> _Version difference data_
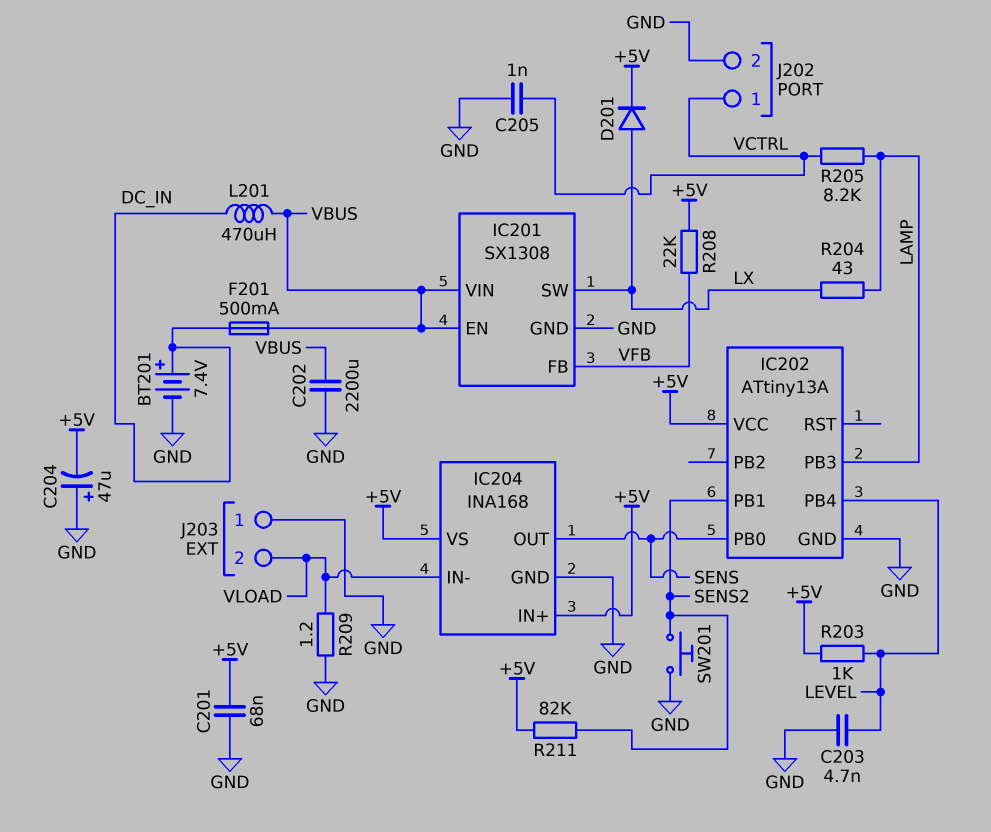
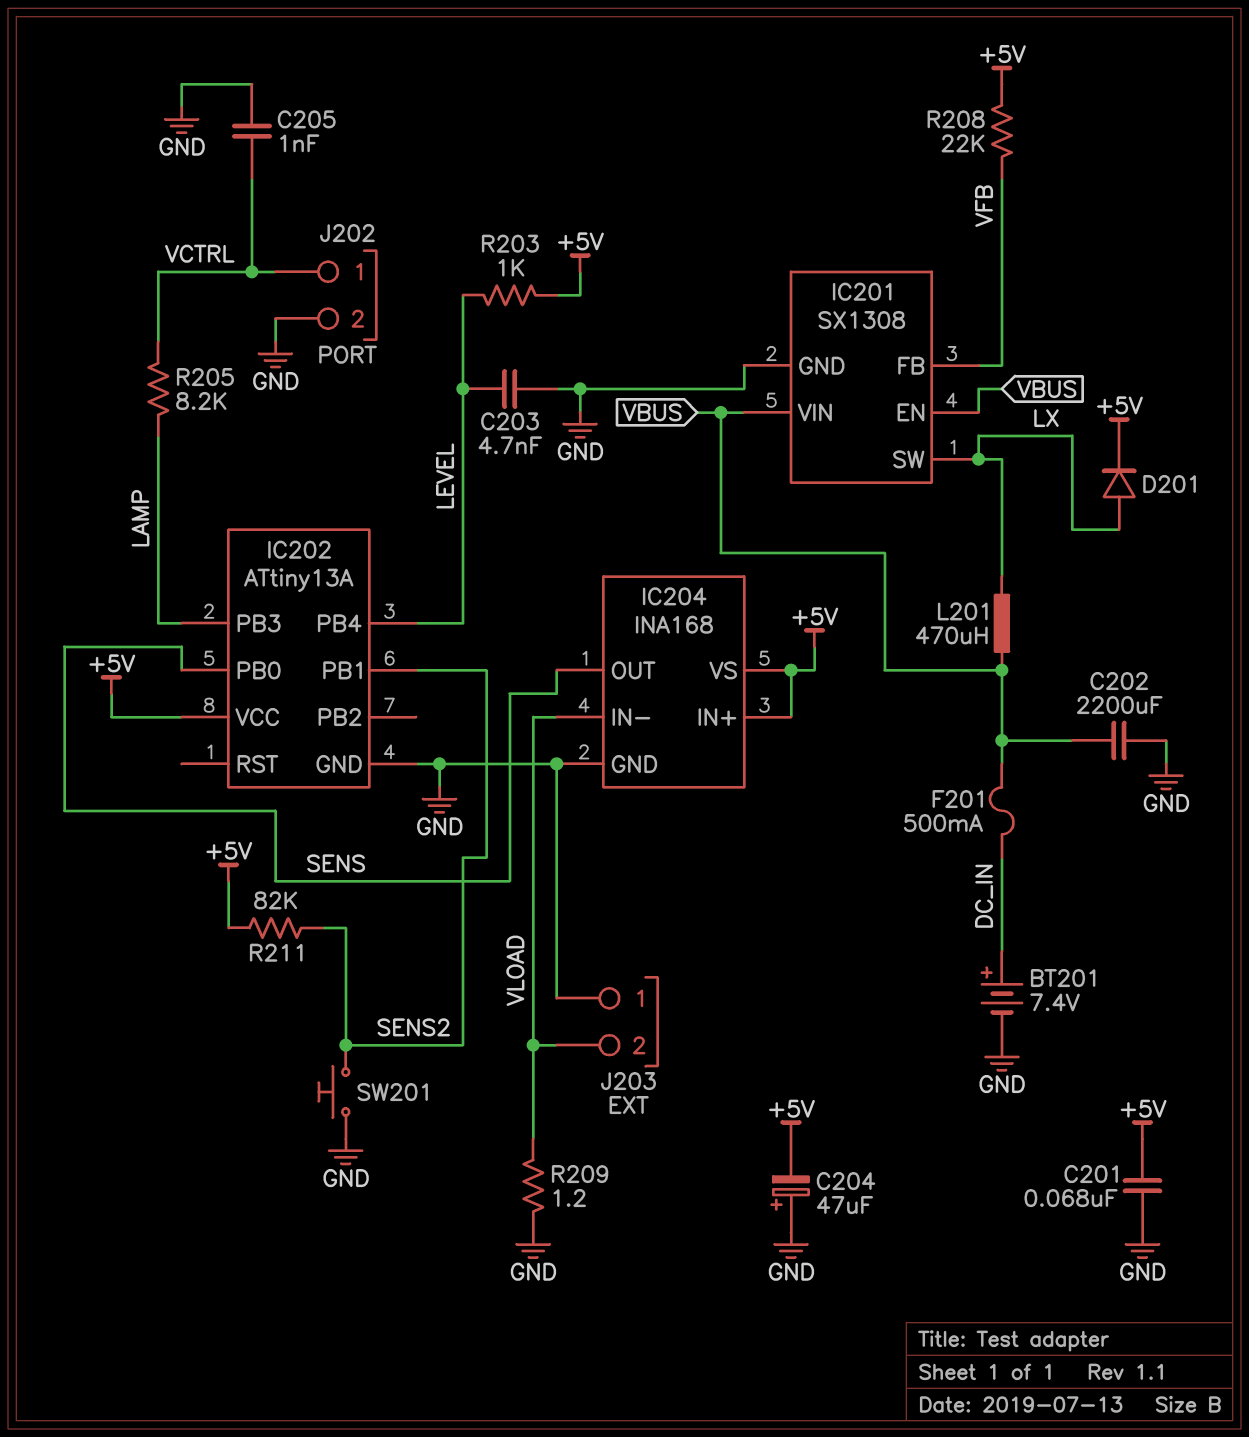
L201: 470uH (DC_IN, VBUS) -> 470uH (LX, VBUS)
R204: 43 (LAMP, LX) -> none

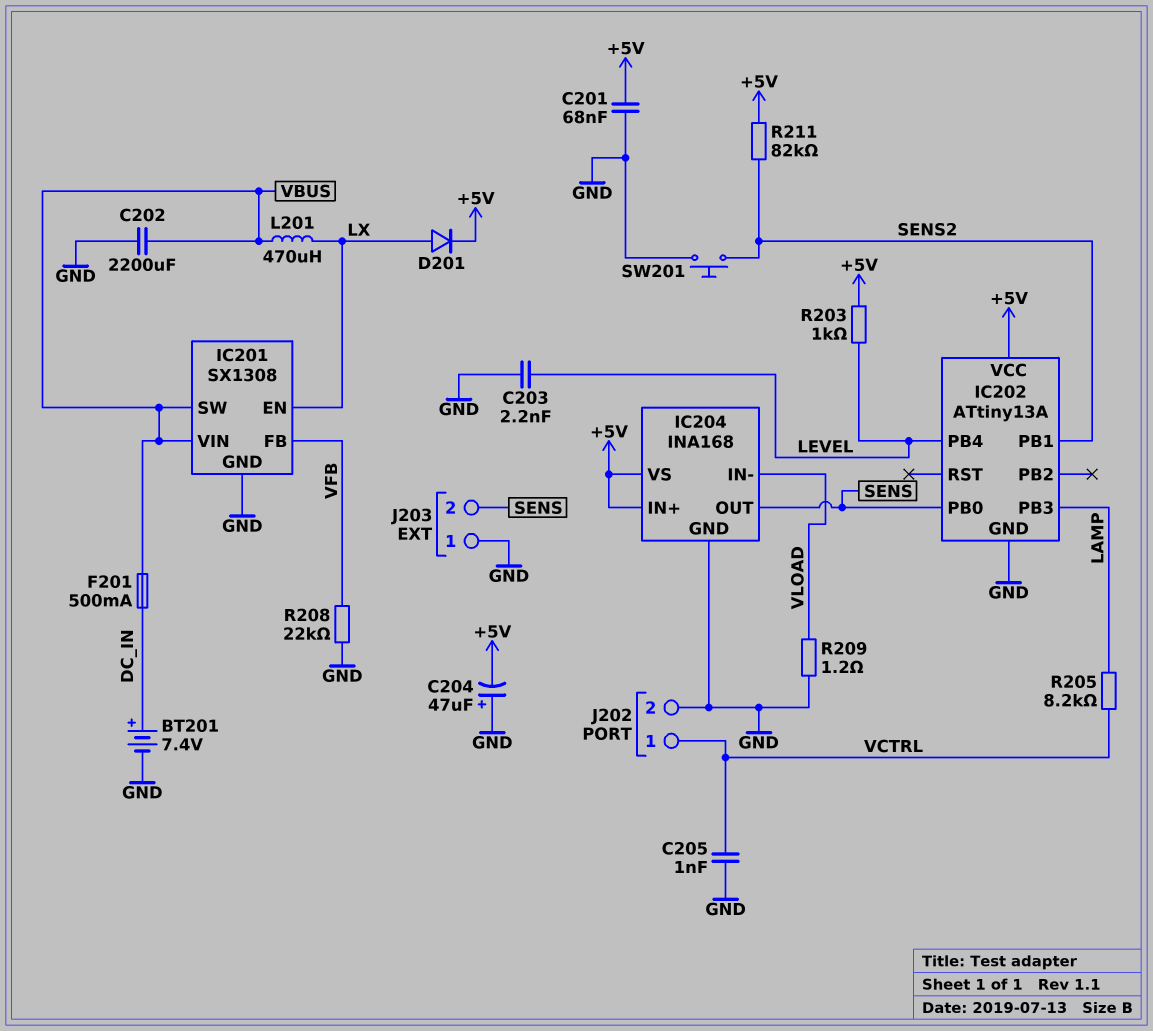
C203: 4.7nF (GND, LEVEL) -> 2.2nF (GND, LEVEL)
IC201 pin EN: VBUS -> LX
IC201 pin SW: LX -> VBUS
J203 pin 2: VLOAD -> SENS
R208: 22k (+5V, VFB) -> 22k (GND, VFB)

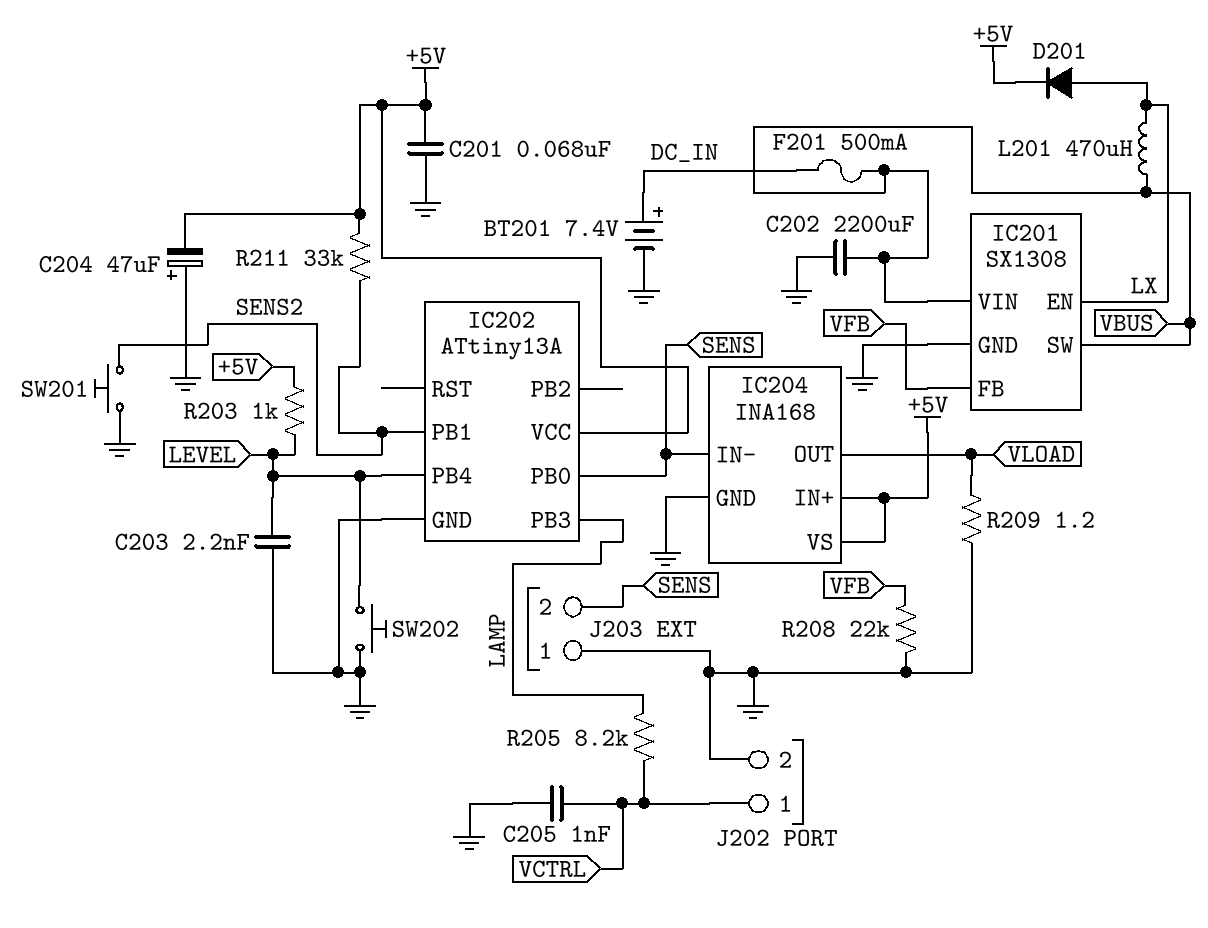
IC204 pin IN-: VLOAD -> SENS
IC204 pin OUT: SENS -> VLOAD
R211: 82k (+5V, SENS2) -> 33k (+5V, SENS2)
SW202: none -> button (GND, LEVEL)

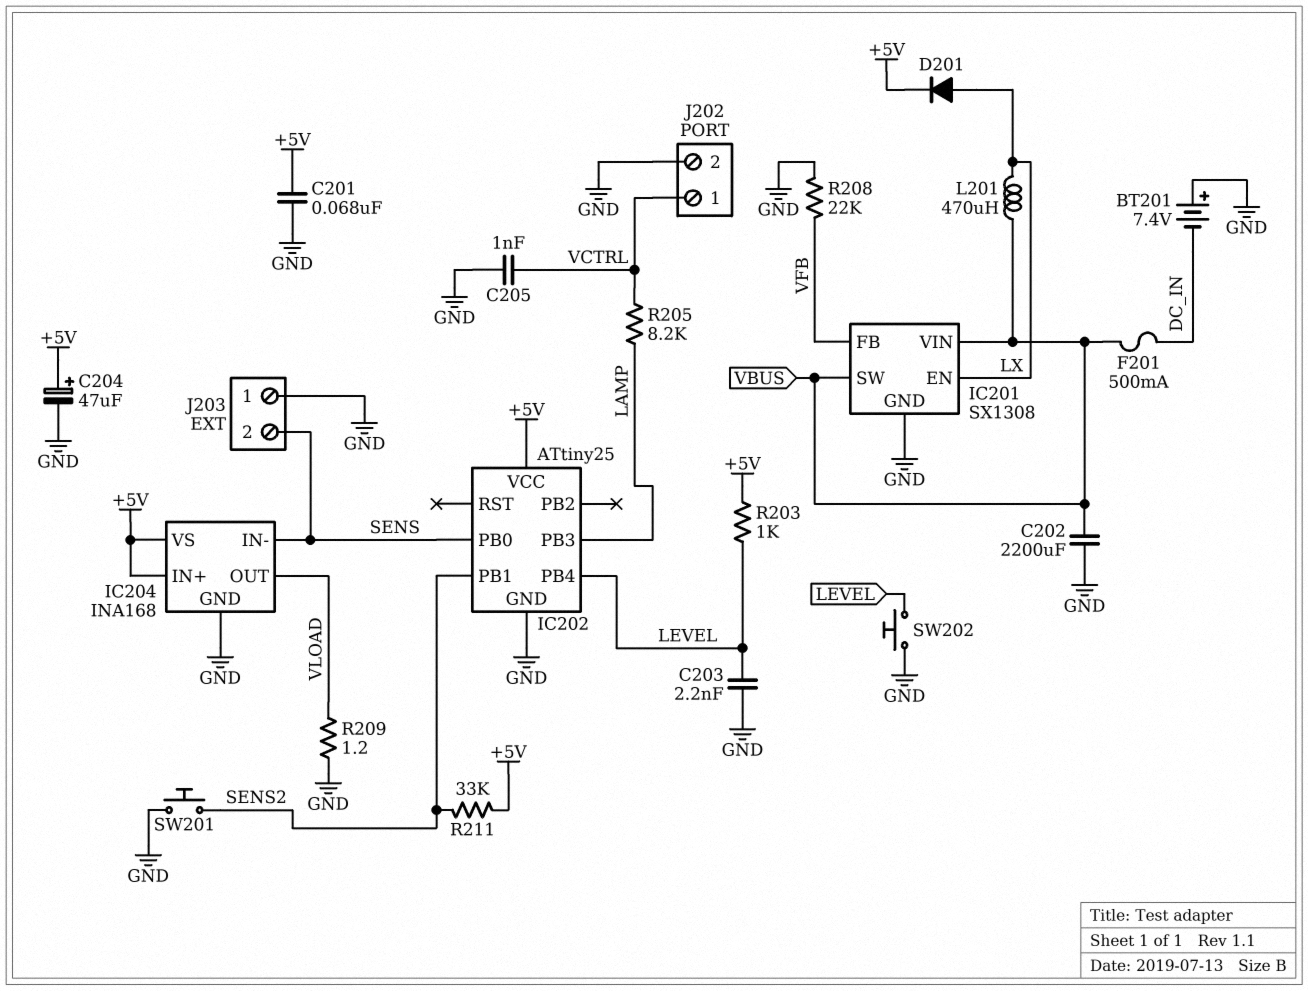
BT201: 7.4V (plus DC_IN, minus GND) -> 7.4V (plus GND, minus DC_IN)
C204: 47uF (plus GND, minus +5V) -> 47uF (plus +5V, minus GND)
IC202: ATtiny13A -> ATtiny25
* * *
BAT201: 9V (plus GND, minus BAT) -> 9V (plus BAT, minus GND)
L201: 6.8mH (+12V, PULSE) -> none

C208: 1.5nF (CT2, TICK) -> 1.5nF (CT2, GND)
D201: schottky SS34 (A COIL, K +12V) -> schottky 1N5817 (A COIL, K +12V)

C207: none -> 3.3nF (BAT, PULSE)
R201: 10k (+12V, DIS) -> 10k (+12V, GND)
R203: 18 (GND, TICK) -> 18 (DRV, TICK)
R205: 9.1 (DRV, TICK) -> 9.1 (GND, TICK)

> _WORK TASK_
From the data above, output only the lines between the line containing "L201: 6.8mH (+12V, PULSE) -> none" and the line containing "R205: 9.1 (DRV, TICK) -> 9.1 (GND, TICK)", inclusive, exactly as written.

> _ANSWER TO THE PROBLEM_
L201: 6.8mH (+12V, PULSE) -> none

C208: 1.5nF (CT2, TICK) -> 1.5nF (CT2, GND)
D201: schottky SS34 (A COIL, K +12V) -> schottky 1N5817 (A COIL, K +12V)

C207: none -> 3.3nF (BAT, PULSE)
R201: 10k (+12V, DIS) -> 10k (+12V, GND)
R203: 18 (GND, TICK) -> 18 (DRV, TICK)
R205: 9.1 (DRV, TICK) -> 9.1 (GND, TICK)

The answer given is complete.